Repeat, exactly as written, the lines from the one with "U4 pin MCLR: none -> VBAT" to the final line of the listing, and keep every picture out.
[Record extracts — start]
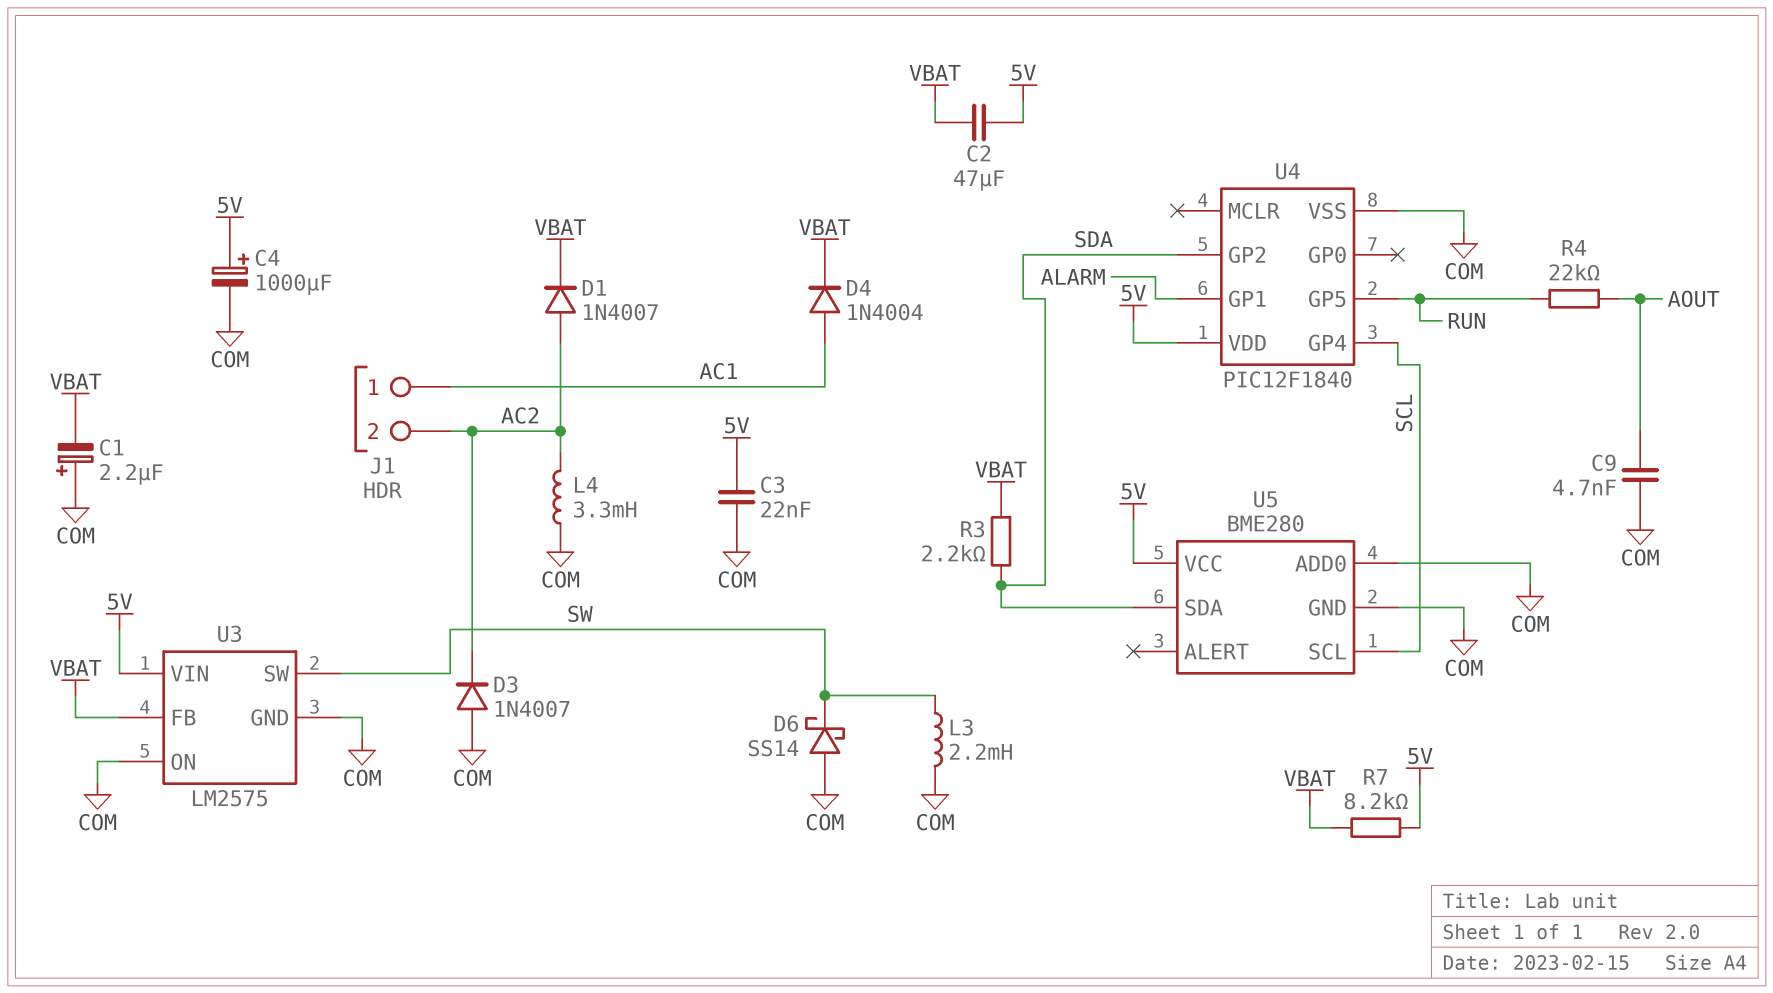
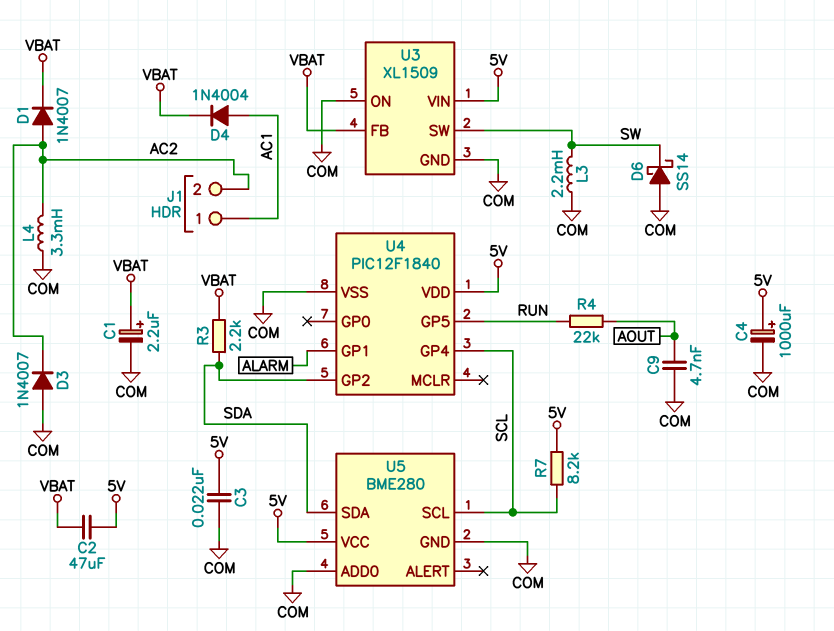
C1: 2.2uF (plus COM, minus VBAT) -> 2.2uF (plus VBAT, minus COM)
R7: 8.2k (5V, VBAT) -> 8.2k (5V, SCL)
U3: LM2575 -> XL1509

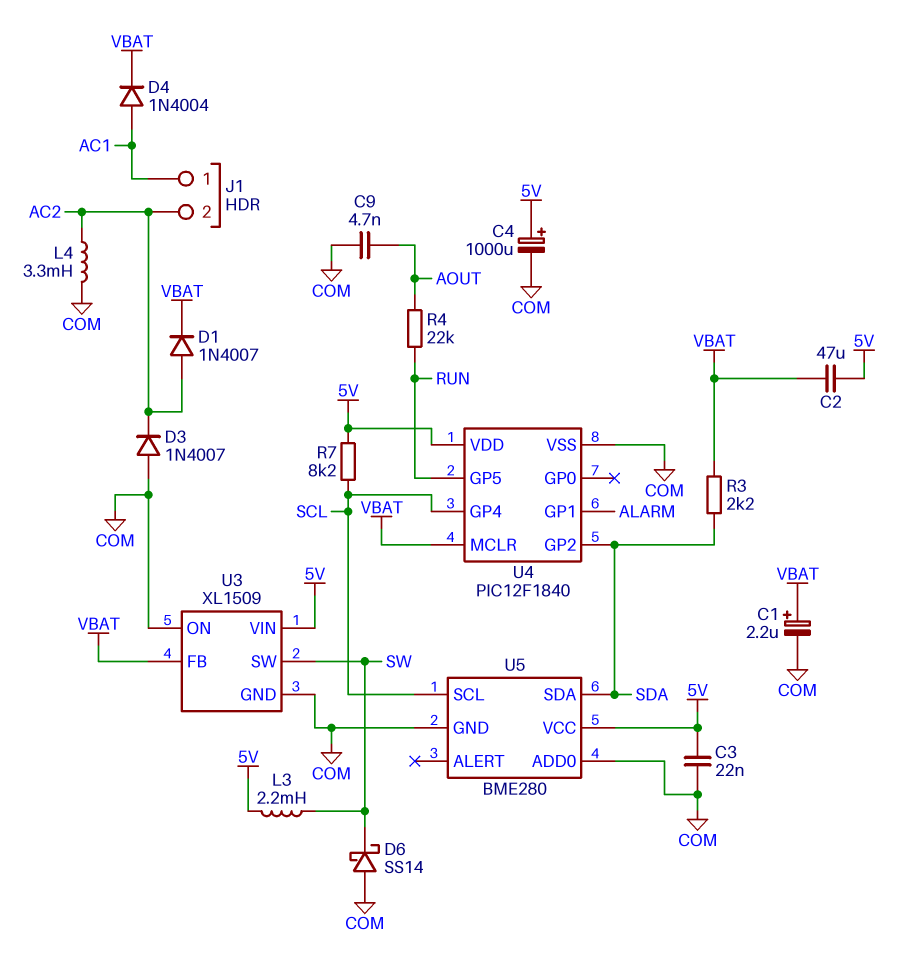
L3: 2.2mH (COM, SW) -> 2.2mH (5V, SW)
U4 pin MCLR: none -> VBAT

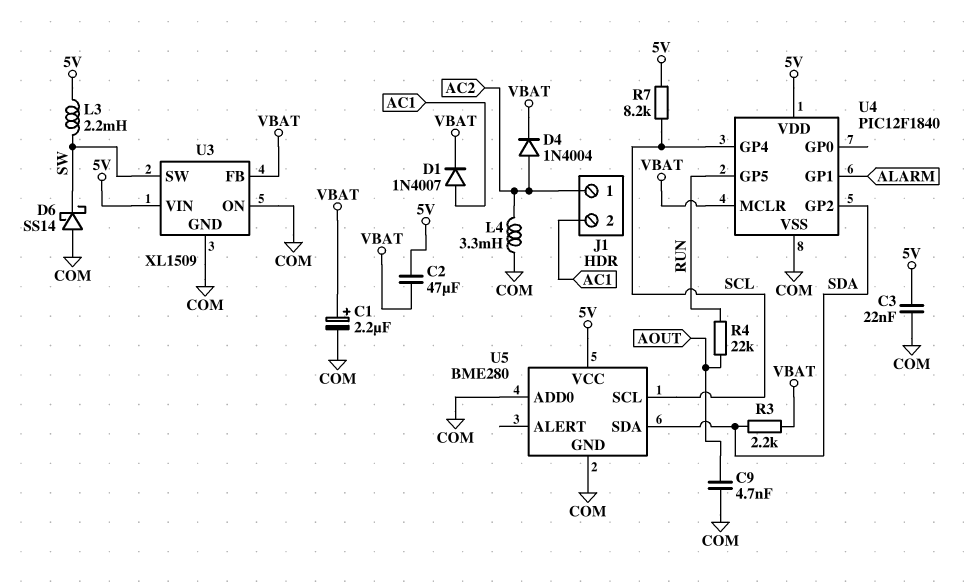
C4: 1000uF (plus 5V, minus COM) -> none
D1: diode 1N4007 (A AC2, K VBAT) -> diode 1N4007 (A AC1, K VBAT)
D3: diode 1N4007 (A COM, K AC2) -> none
D4: diode 1N4004 (A AC1, K VBAT) -> diode 1N4004 (A AC2, K VBAT)
J1 pin 1: AC1 -> AC2
J1 pin 2: AC2 -> AC1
[Record extracts — finish]
Reply -
U4 pin MCLR: none -> VBAT

C4: 1000uF (plus 5V, minus COM) -> none
D1: diode 1N4007 (A AC2, K VBAT) -> diode 1N4007 (A AC1, K VBAT)
D3: diode 1N4007 (A COM, K AC2) -> none
D4: diode 1N4004 (A AC1, K VBAT) -> diode 1N4004 (A AC2, K VBAT)
J1 pin 1: AC1 -> AC2
J1 pin 2: AC2 -> AC1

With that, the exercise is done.